* [What you have to do]: From all the records below, pull out every line that names a clock and its time change, copying each one unaltered and leaving out the picture markers.

╭─ Dataset entries

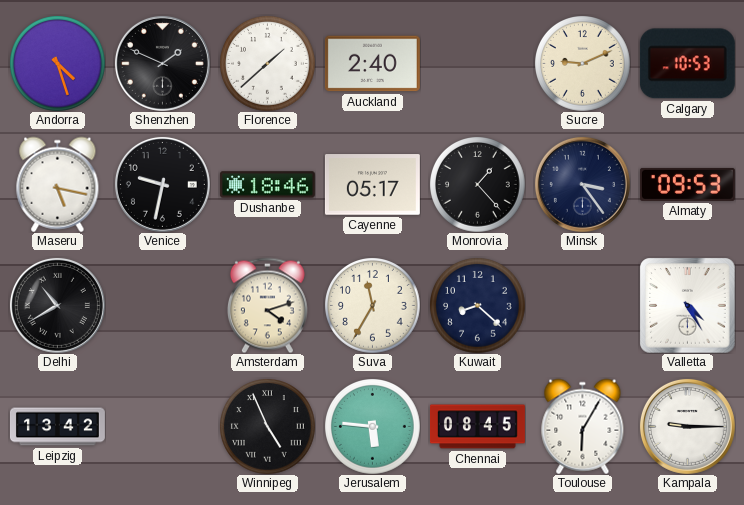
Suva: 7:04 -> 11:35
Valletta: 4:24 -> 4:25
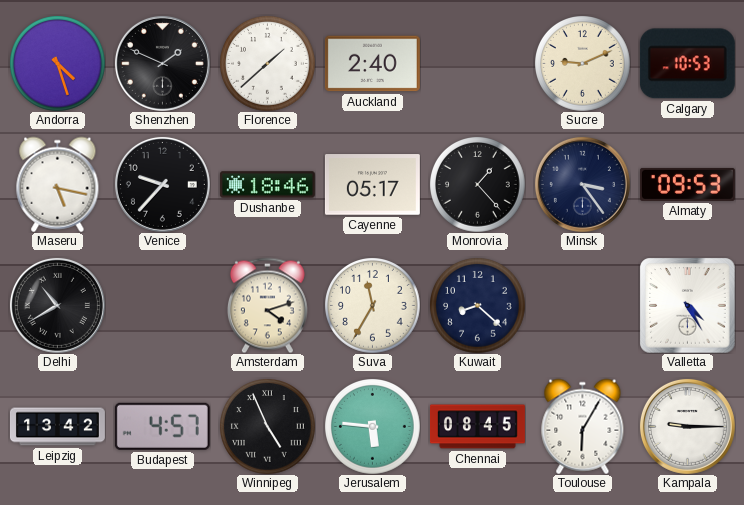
Venice: 9:32 -> 9:37
Budapest: none -> 4:57
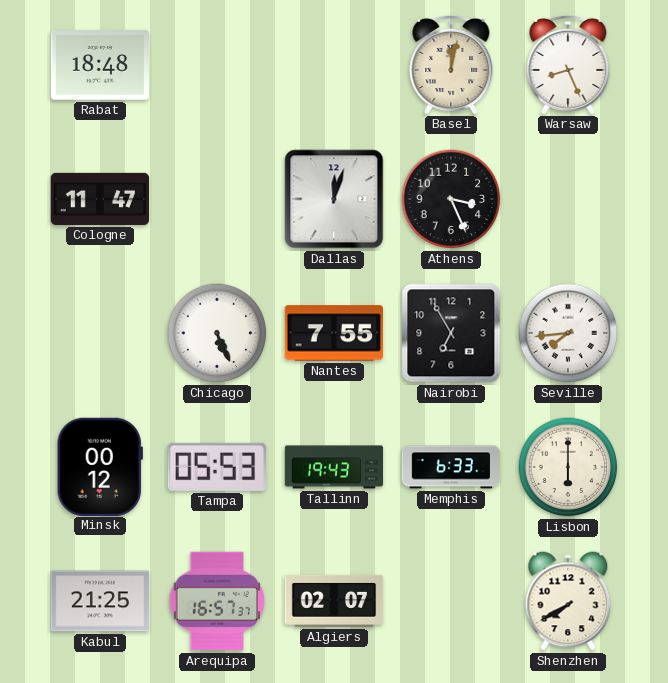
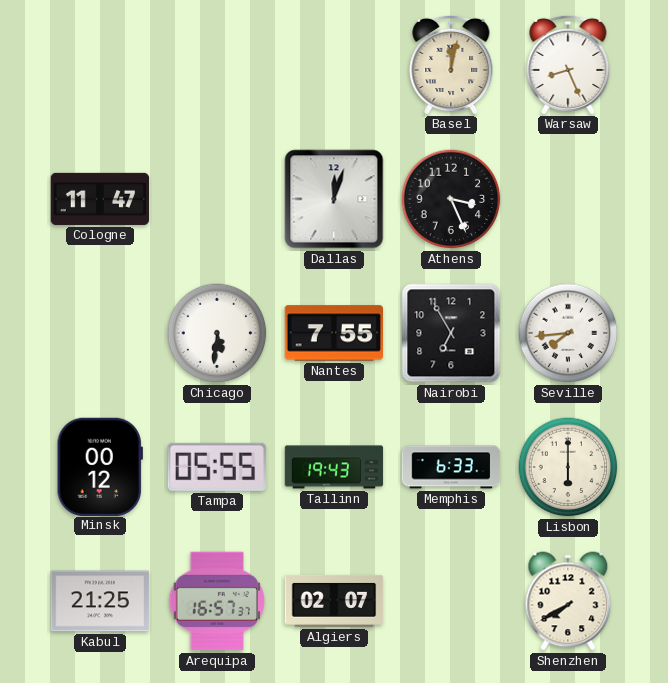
Rabat: 18:48 -> none
Chicago: 5:26 -> 5:31
Tampa: 05:53 -> 05:55
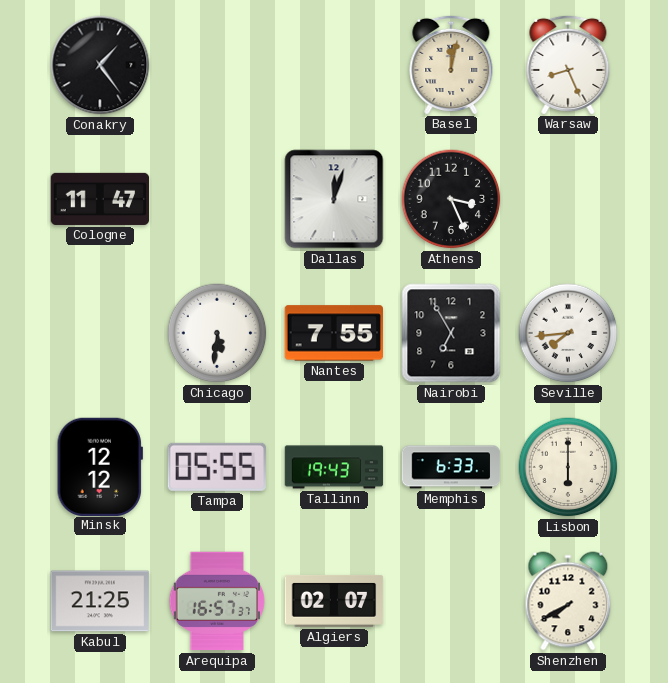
Conakry: none -> 1:24
Minsk: 00:12 -> 12:12
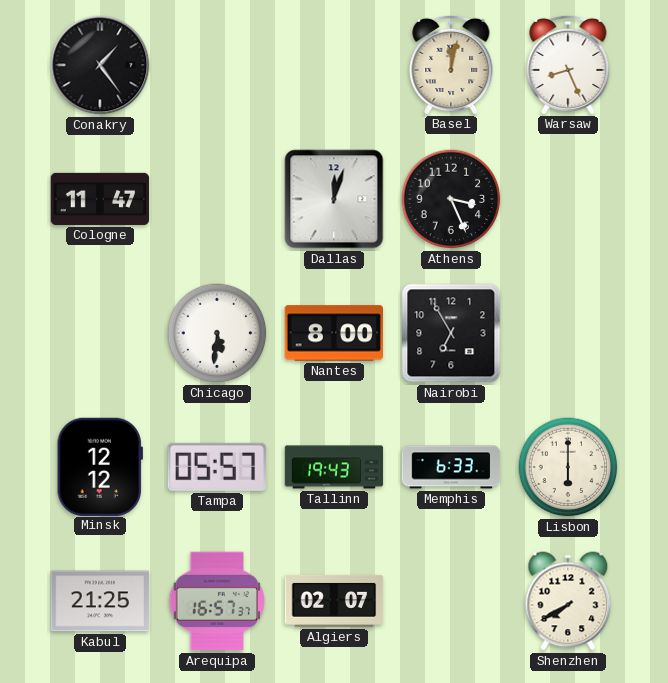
Nantes: 7:55 -> 8:00
Seville: 7:44 -> none
Tampa: 05:55 -> 05:57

╰─

* [Task answer]:
Suva: 7:04 -> 11:35
Valletta: 4:24 -> 4:25
Venice: 9:32 -> 9:37
Budapest: none -> 4:57
Rabat: 18:48 -> none
Chicago: 5:26 -> 5:31
Tampa: 05:53 -> 05:55
Conakry: none -> 1:24
Minsk: 00:12 -> 12:12
Nantes: 7:55 -> 8:00
Seville: 7:44 -> none
Tampa: 05:55 -> 05:57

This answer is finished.